● **Directions**: Go through the data and copy every line in which "MATRIX" appears.

>>>

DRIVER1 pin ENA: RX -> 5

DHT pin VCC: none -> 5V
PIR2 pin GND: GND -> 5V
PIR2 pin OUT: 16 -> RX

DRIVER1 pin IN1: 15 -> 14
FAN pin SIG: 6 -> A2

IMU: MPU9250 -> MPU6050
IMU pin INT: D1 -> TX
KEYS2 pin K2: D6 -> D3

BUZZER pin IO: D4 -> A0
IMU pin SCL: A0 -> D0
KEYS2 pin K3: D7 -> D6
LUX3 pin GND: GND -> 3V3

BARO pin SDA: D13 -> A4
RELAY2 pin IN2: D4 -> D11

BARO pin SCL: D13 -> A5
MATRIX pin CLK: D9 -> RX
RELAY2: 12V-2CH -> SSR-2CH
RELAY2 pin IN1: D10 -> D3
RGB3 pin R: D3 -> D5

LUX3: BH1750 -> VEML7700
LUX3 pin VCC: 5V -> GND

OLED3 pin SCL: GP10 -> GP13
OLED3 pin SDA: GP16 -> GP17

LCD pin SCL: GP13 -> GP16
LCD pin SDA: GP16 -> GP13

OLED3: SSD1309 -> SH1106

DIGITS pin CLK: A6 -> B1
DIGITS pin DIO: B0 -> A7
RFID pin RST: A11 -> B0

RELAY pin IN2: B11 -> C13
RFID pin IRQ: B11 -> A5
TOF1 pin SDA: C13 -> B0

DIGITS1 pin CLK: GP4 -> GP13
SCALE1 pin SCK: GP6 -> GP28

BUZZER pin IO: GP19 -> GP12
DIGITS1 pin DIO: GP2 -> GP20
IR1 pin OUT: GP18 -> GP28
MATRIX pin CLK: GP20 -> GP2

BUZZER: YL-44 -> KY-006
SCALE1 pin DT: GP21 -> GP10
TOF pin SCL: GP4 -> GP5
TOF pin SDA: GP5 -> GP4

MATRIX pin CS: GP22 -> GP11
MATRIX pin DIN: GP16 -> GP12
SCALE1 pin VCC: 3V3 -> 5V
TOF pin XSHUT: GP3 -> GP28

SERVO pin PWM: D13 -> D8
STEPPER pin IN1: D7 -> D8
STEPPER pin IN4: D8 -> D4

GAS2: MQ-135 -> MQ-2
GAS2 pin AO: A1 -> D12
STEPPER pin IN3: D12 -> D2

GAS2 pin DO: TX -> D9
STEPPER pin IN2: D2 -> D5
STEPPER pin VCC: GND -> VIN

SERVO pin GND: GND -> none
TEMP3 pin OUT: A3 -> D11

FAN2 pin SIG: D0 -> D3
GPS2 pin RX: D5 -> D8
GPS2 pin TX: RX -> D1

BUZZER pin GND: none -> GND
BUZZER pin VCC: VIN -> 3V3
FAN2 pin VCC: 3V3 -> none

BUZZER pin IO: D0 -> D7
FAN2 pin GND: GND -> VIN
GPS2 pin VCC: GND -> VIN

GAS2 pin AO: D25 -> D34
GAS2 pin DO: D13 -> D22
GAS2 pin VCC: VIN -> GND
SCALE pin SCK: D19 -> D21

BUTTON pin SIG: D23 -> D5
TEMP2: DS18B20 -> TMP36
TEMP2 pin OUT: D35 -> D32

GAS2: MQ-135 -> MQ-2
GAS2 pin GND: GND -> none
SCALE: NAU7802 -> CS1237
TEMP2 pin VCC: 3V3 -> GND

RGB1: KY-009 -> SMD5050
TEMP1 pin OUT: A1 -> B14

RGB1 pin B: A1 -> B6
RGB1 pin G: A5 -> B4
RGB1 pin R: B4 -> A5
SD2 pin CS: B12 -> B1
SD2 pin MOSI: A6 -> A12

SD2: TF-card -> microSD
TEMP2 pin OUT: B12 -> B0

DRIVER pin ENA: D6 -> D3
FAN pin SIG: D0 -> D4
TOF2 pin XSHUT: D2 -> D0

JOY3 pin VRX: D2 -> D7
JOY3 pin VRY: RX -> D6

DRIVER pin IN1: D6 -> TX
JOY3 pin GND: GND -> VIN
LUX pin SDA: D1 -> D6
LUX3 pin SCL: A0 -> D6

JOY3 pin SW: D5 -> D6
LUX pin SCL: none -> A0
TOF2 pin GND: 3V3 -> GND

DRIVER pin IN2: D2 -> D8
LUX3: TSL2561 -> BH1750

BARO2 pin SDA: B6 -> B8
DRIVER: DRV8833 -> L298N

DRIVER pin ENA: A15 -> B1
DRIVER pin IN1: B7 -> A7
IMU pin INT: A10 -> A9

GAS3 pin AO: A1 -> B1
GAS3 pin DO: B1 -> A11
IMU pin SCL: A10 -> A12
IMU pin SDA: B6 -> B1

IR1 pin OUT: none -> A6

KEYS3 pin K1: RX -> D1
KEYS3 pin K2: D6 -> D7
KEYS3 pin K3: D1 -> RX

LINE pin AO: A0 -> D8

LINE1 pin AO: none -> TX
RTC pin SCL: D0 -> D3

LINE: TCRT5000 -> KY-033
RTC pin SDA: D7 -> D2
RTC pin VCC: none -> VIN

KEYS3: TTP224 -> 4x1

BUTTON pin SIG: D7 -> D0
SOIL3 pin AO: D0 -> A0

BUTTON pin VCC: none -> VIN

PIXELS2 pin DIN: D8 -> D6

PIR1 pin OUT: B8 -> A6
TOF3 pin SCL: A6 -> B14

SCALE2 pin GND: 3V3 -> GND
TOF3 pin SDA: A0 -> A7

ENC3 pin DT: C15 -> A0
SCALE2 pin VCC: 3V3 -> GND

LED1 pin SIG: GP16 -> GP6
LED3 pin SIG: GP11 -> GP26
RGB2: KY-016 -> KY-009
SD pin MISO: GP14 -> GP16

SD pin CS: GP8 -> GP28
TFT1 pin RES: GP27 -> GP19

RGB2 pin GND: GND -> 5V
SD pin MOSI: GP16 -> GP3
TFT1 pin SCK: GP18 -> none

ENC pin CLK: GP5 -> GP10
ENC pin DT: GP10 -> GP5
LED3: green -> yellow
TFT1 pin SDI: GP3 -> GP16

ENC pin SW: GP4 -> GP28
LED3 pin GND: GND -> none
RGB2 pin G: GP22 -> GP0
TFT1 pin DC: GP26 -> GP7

<<<

● **Response for this exercise**:
MATRIX pin CLK: D9 -> RX
MATRIX pin CLK: GP20 -> GP2
MATRIX pin CS: GP22 -> GP11
MATRIX pin DIN: GP16 -> GP12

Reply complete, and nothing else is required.